■ **Task directions**
All that is wanted is the span of lines from the one with "C3: none -> 470nF (DAC, IN)" to the last line of the data, copied exactly.
Content starts
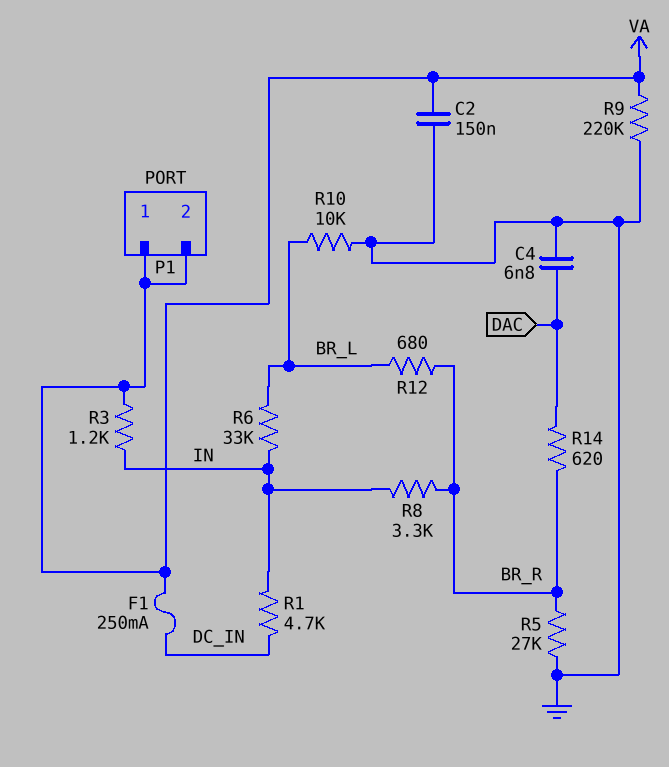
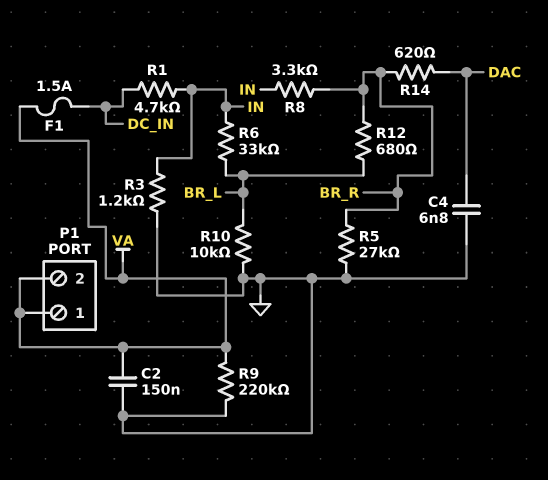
F1: 250mA (DC_IN, VA) -> 1.5A (DC_IN, VA)
R3: 1.2k (IN, VA) -> 1.2k (GND, IN)

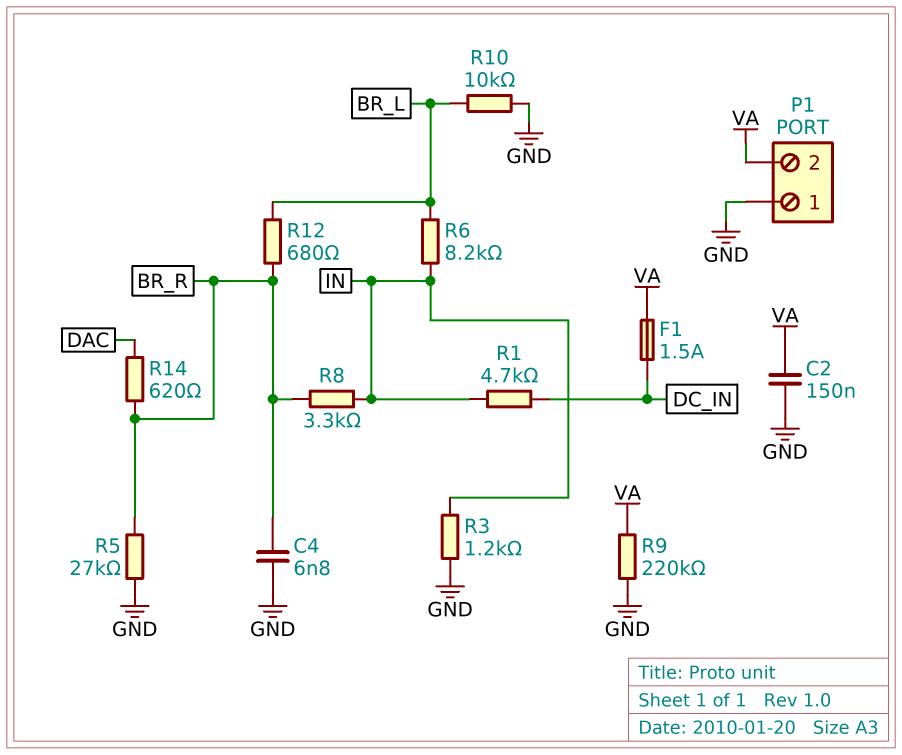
C4: 6.8nF (DAC, GND) -> 6.8nF (BR_R, GND)
P1 pin 1: VA -> GND
R6: 33k (BR_L, IN) -> 8.2k (BR_L, IN)

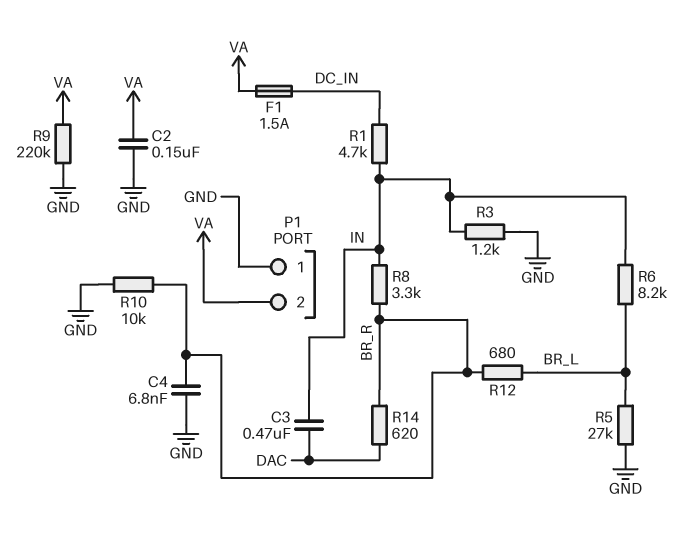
C3: none -> 470nF (DAC, IN)
R5: 27k (BR_R, GND) -> 27k (BR_L, GND)
R10: 10k (BR_L, GND) -> 10k (BR_R, GND)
Content ends
■ **Exercise response**
C3: none -> 470nF (DAC, IN)
R5: 27k (BR_R, GND) -> 27k (BR_L, GND)
R10: 10k (BR_L, GND) -> 10k (BR_R, GND)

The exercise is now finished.